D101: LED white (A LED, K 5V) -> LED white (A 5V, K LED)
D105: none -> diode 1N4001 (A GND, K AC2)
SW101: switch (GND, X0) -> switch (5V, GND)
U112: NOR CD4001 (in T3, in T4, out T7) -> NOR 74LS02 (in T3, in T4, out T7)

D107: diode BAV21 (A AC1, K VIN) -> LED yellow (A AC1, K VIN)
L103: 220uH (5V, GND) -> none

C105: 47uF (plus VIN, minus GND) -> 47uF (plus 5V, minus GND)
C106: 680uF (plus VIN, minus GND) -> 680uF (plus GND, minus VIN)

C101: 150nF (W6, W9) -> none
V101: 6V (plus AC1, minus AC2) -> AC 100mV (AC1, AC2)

************

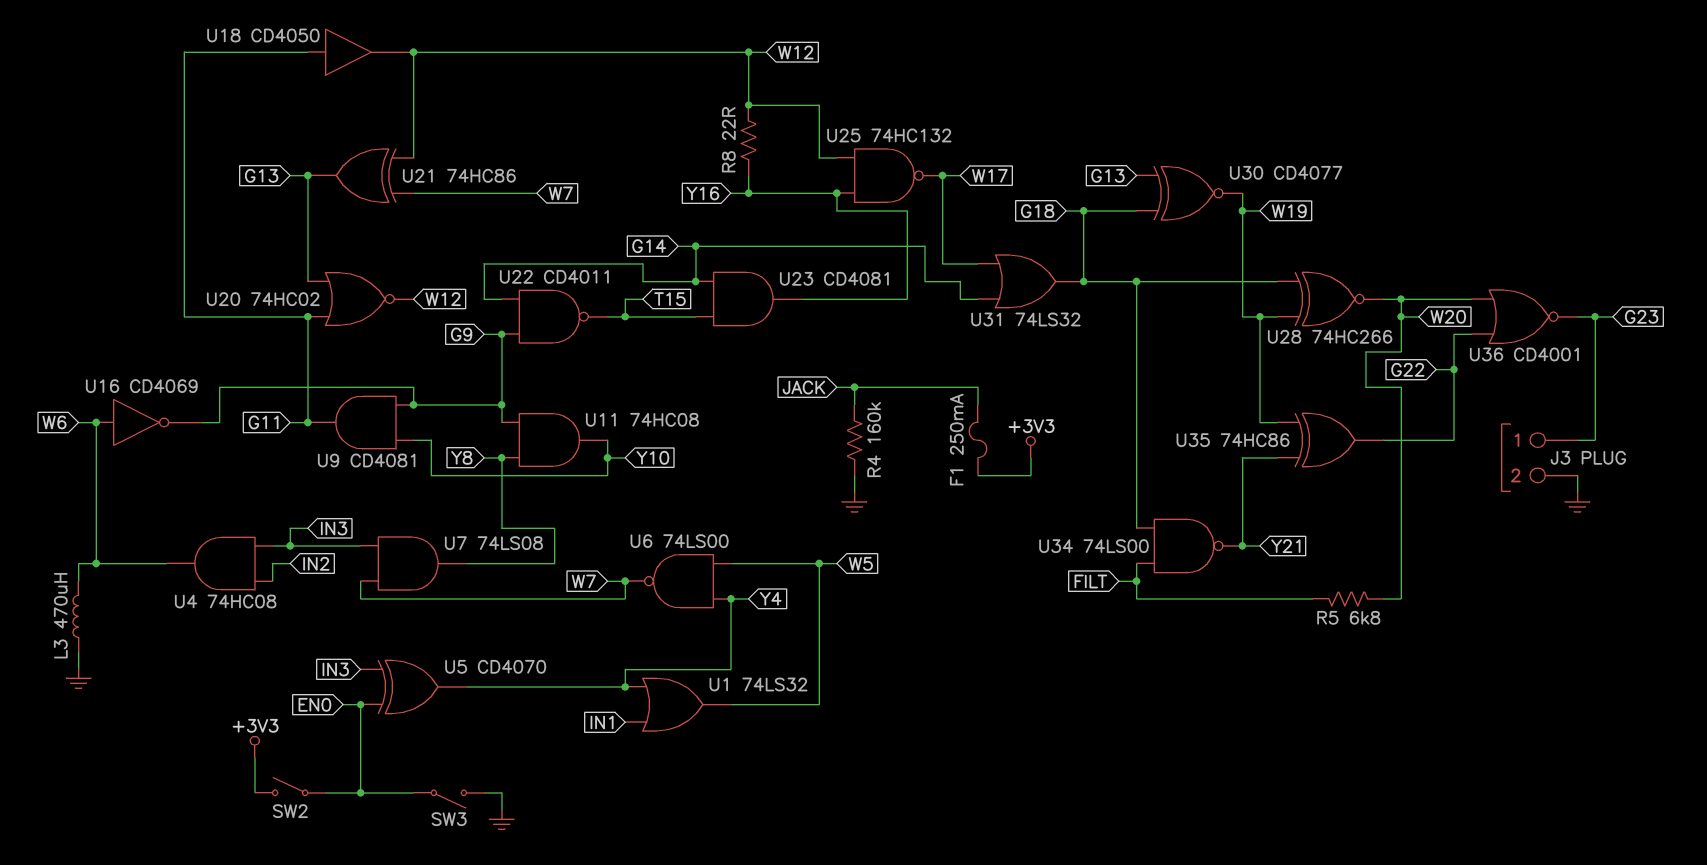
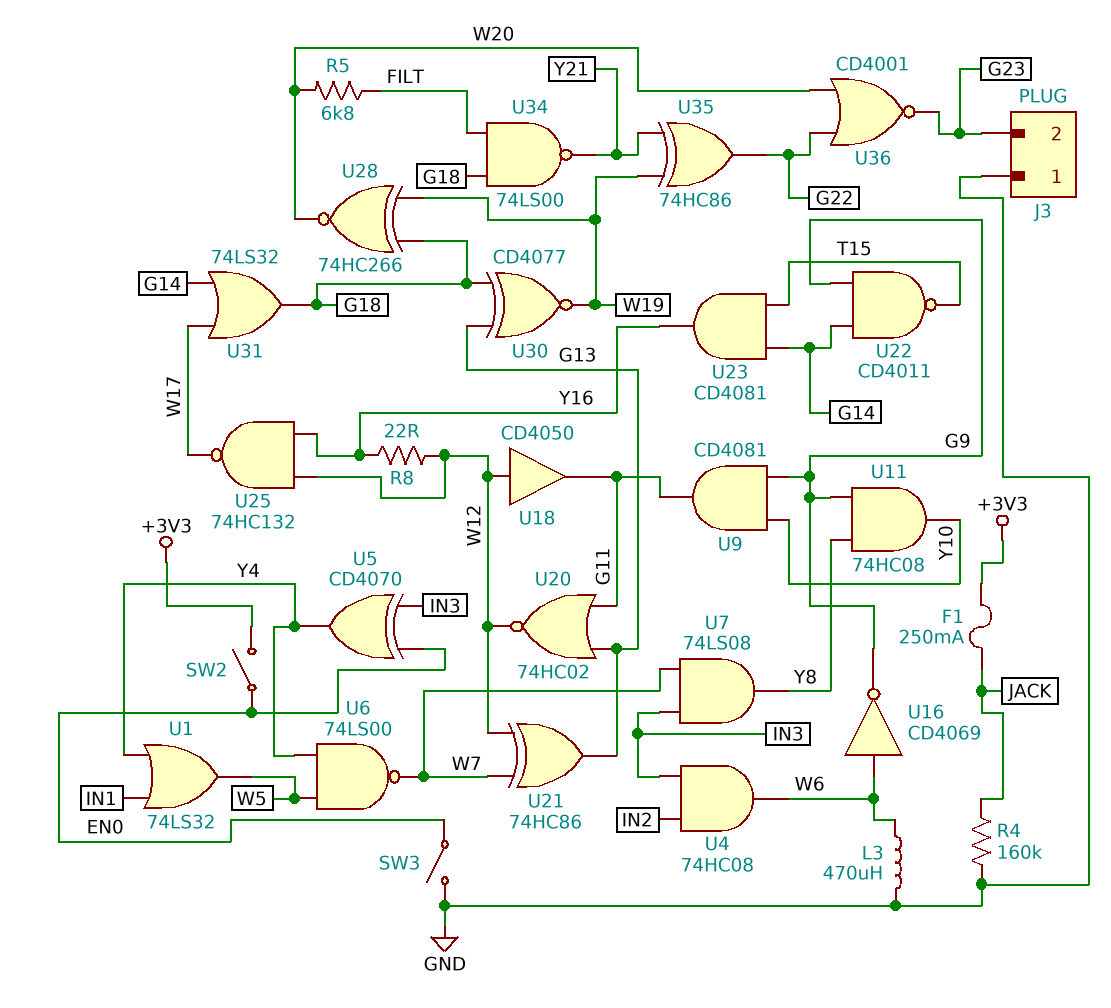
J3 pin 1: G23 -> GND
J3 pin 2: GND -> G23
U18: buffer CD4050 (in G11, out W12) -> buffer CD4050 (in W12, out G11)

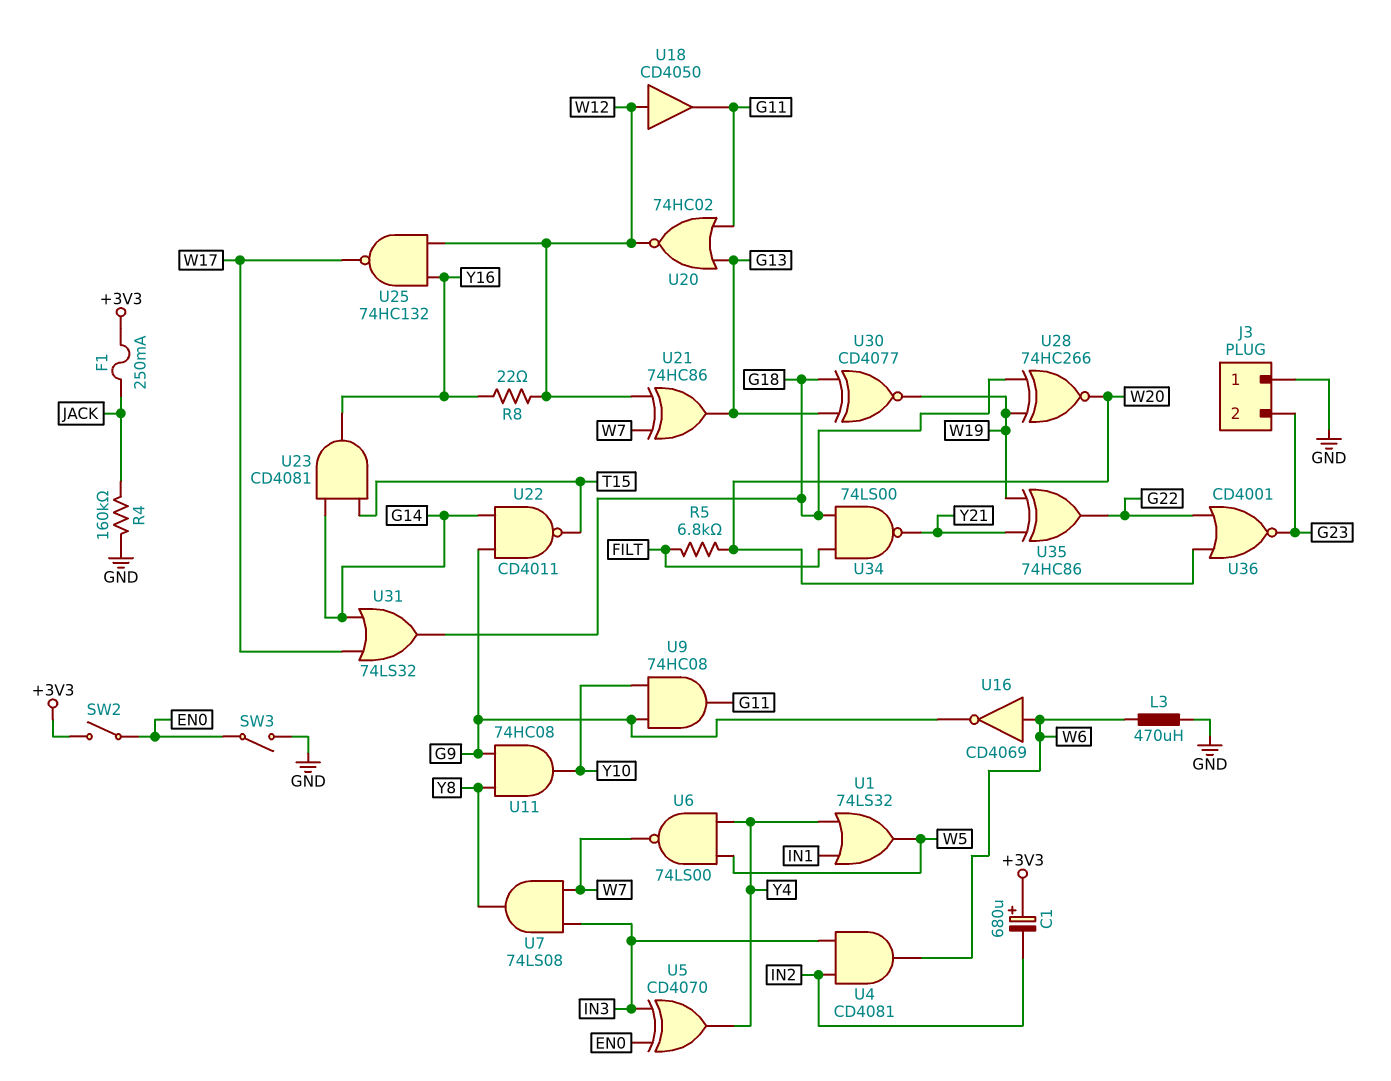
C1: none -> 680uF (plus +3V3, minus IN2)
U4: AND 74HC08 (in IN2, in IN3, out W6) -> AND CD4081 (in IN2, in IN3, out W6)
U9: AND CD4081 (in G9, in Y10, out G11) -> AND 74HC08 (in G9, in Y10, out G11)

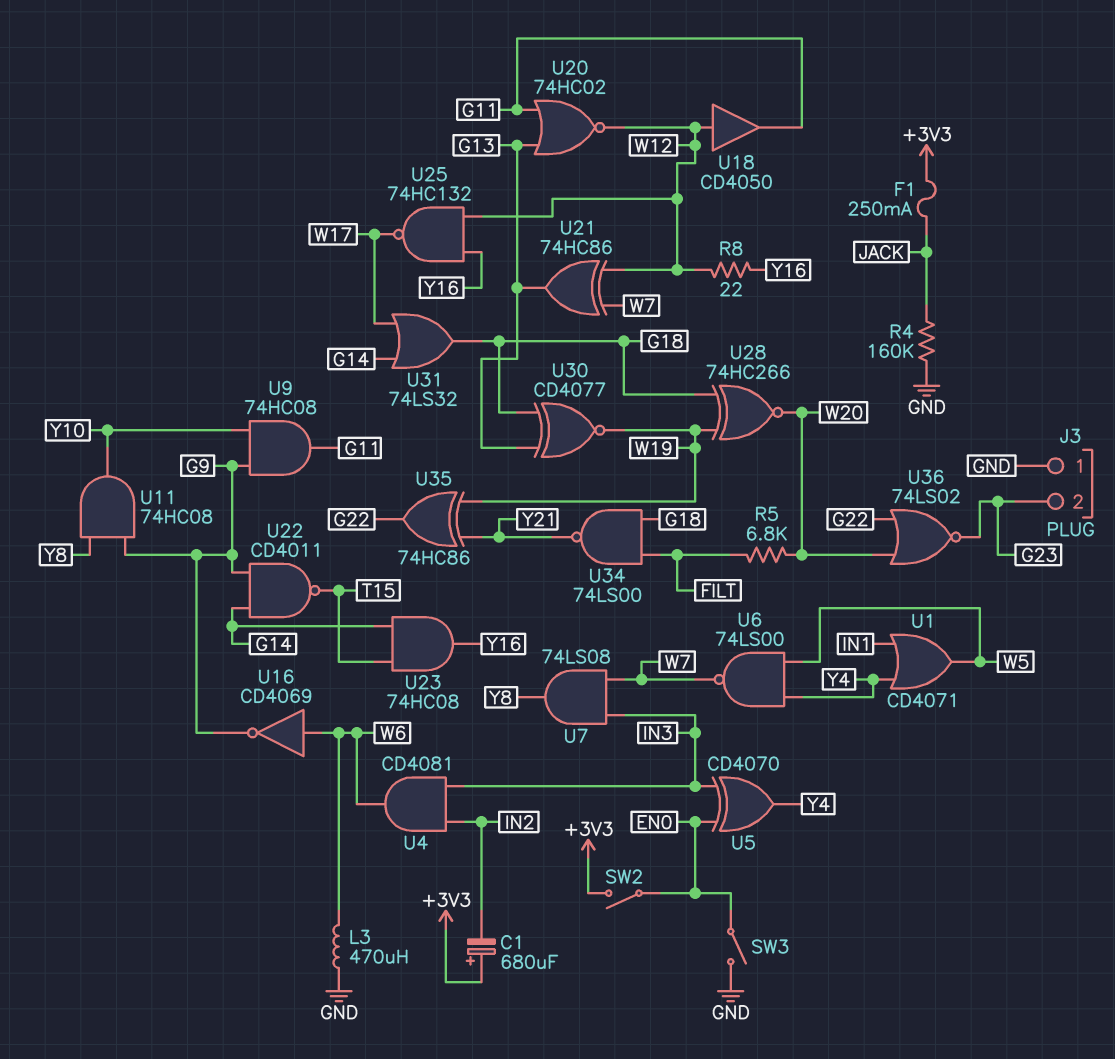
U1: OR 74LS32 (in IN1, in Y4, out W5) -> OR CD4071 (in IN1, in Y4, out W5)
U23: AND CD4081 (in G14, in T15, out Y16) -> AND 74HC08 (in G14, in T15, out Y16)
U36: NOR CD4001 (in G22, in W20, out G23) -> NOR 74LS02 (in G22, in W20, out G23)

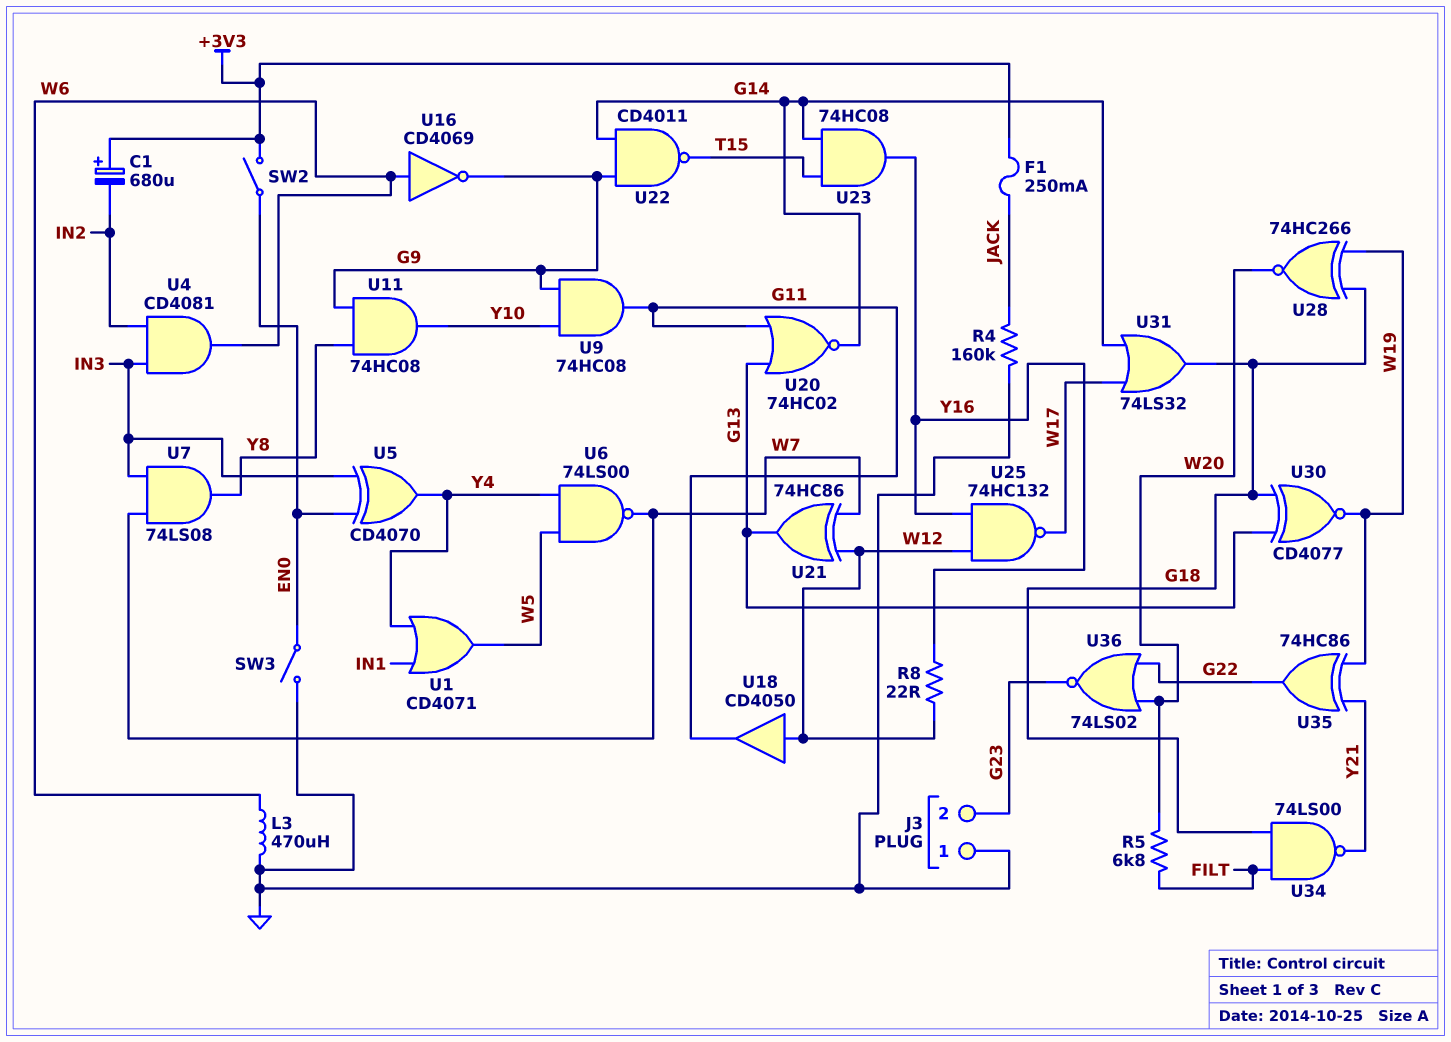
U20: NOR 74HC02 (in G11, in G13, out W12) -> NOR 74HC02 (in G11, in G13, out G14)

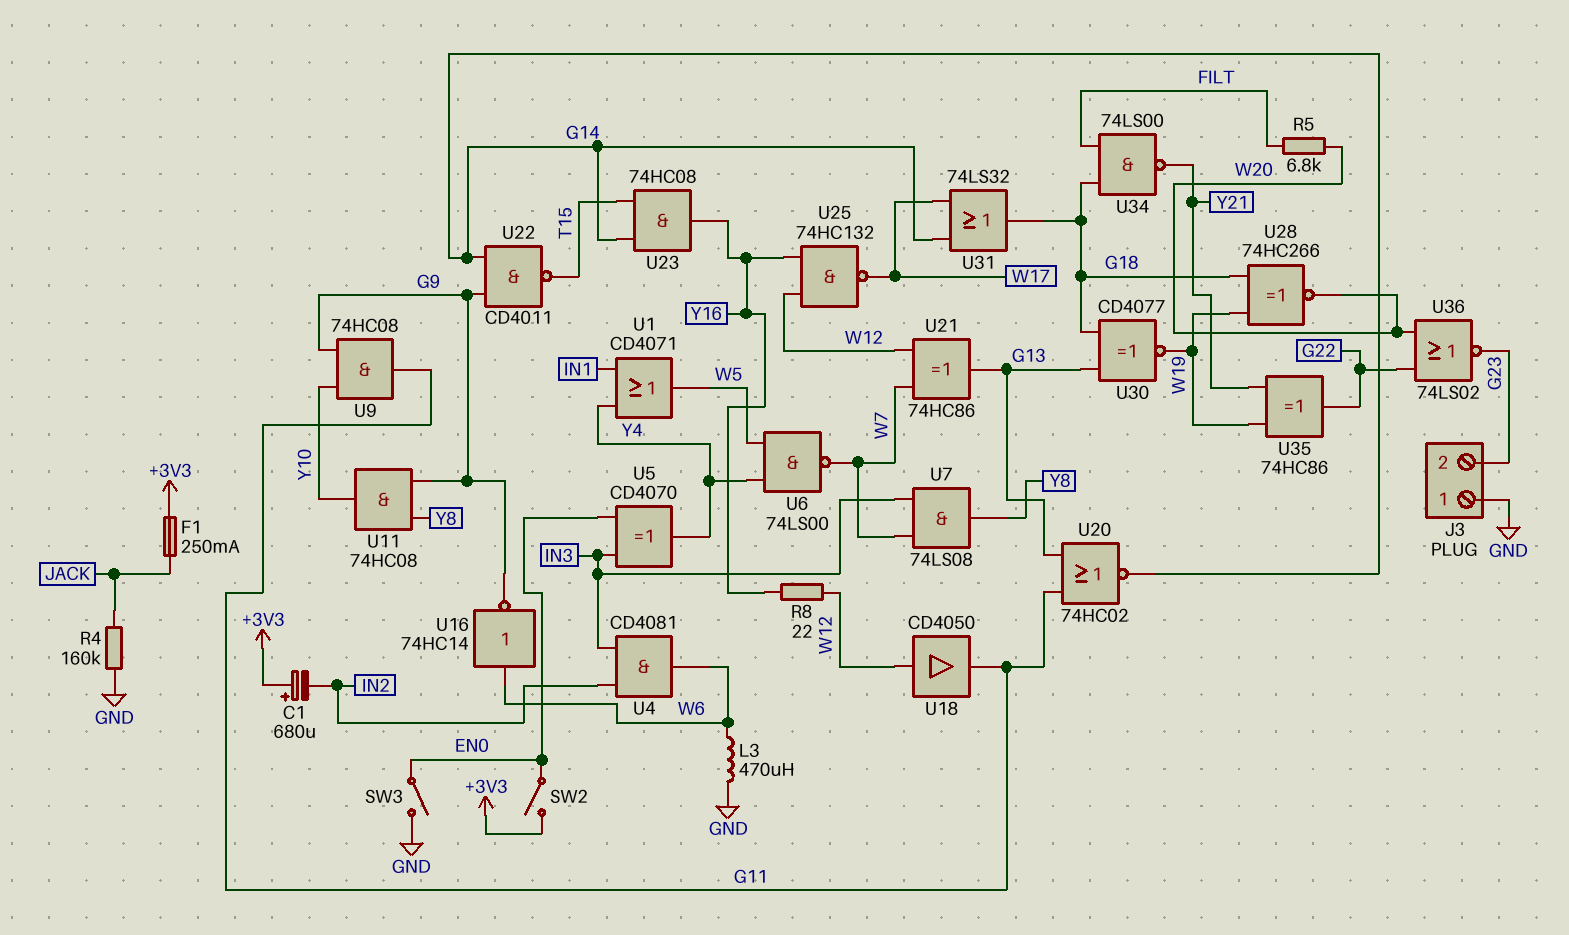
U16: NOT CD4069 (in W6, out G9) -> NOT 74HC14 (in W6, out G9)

************

▶ [Problem to work on]: Nothing but the lines from the one containing "U18: buffer CD4050" through the one containing "U9: AND CD4081" should appear, copied exactly from the material above and without pictures.

▶ [Written answer]:
U18: buffer CD4050 (in G11, out W12) -> buffer CD4050 (in W12, out G11)

C1: none -> 680uF (plus +3V3, minus IN2)
U4: AND 74HC08 (in IN2, in IN3, out W6) -> AND CD4081 (in IN2, in IN3, out W6)
U9: AND CD4081 (in G9, in Y10, out G11) -> AND 74HC08 (in G9, in Y10, out G11)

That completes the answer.